(Gesammelte Dateneinträge)
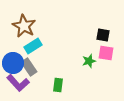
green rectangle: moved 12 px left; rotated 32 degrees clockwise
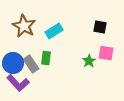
black square: moved 3 px left, 8 px up
cyan rectangle: moved 21 px right, 15 px up
green star: rotated 16 degrees counterclockwise
gray rectangle: moved 2 px right, 3 px up
green rectangle: moved 12 px left, 27 px up
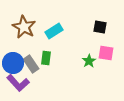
brown star: moved 1 px down
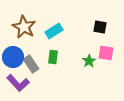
green rectangle: moved 7 px right, 1 px up
blue circle: moved 6 px up
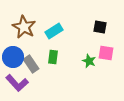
green star: rotated 16 degrees counterclockwise
purple L-shape: moved 1 px left
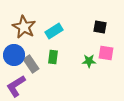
blue circle: moved 1 px right, 2 px up
green star: rotated 24 degrees counterclockwise
purple L-shape: moved 1 px left, 3 px down; rotated 100 degrees clockwise
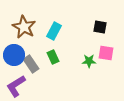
cyan rectangle: rotated 30 degrees counterclockwise
green rectangle: rotated 32 degrees counterclockwise
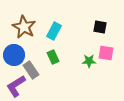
gray rectangle: moved 6 px down
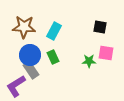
brown star: rotated 25 degrees counterclockwise
blue circle: moved 16 px right
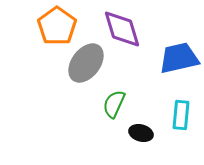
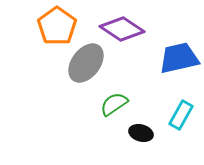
purple diamond: rotated 39 degrees counterclockwise
green semicircle: rotated 32 degrees clockwise
cyan rectangle: rotated 24 degrees clockwise
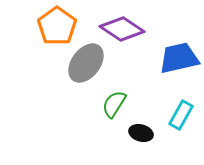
green semicircle: rotated 24 degrees counterclockwise
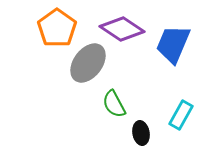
orange pentagon: moved 2 px down
blue trapezoid: moved 6 px left, 14 px up; rotated 54 degrees counterclockwise
gray ellipse: moved 2 px right
green semicircle: rotated 60 degrees counterclockwise
black ellipse: rotated 65 degrees clockwise
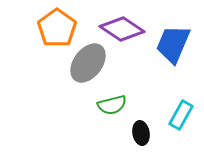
green semicircle: moved 2 px left, 1 px down; rotated 76 degrees counterclockwise
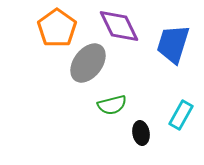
purple diamond: moved 3 px left, 3 px up; rotated 30 degrees clockwise
blue trapezoid: rotated 6 degrees counterclockwise
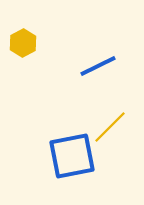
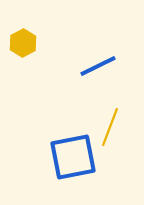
yellow line: rotated 24 degrees counterclockwise
blue square: moved 1 px right, 1 px down
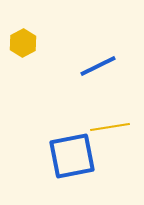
yellow line: rotated 60 degrees clockwise
blue square: moved 1 px left, 1 px up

# [ZIEL]
Entnimm der Auflistung oben jede Zeile, in der die Zeichenfolge „left“ vorkommt. Groß- und Kleinschreibung ist dabei zu beachten.

# [SCHRIFTLICHE ANTWORT]
green rectangle: moved 12 px left; rotated 32 degrees clockwise
black square: moved 3 px left, 8 px up
green rectangle: moved 12 px left, 27 px up
purple L-shape: moved 1 px left
purple L-shape: moved 1 px left, 3 px down; rotated 100 degrees clockwise
blue trapezoid: moved 6 px left, 14 px up; rotated 54 degrees counterclockwise
green semicircle: moved 2 px left, 1 px down; rotated 76 degrees counterclockwise
purple diamond: moved 3 px left, 3 px up; rotated 30 degrees clockwise
blue square: moved 1 px left, 1 px up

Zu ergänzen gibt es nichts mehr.